#### RECORDS FOR THE TASK

——

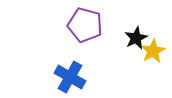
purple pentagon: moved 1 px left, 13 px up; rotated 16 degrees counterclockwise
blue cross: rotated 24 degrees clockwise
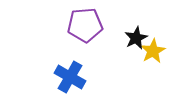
purple pentagon: rotated 20 degrees counterclockwise
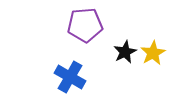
black star: moved 11 px left, 14 px down
yellow star: moved 2 px down
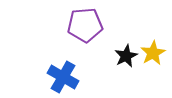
black star: moved 1 px right, 4 px down
blue cross: moved 7 px left
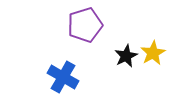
purple pentagon: rotated 12 degrees counterclockwise
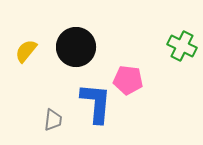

——

#### WRITTEN PROBLEM
Convert the rows above into a JSON list of strings, one string per line, omitting blank lines. Leave the pictures out of the answer.

#### ANSWER BELOW
[
  "purple pentagon: moved 1 px left, 13 px up; rotated 16 degrees counterclockwise",
  "blue cross: rotated 24 degrees clockwise",
  "purple pentagon: rotated 20 degrees counterclockwise",
  "black star: moved 11 px left, 14 px down",
  "yellow star: moved 2 px down",
  "black star: moved 1 px right, 4 px down",
  "blue cross: moved 7 px left",
  "purple pentagon: rotated 12 degrees counterclockwise"
]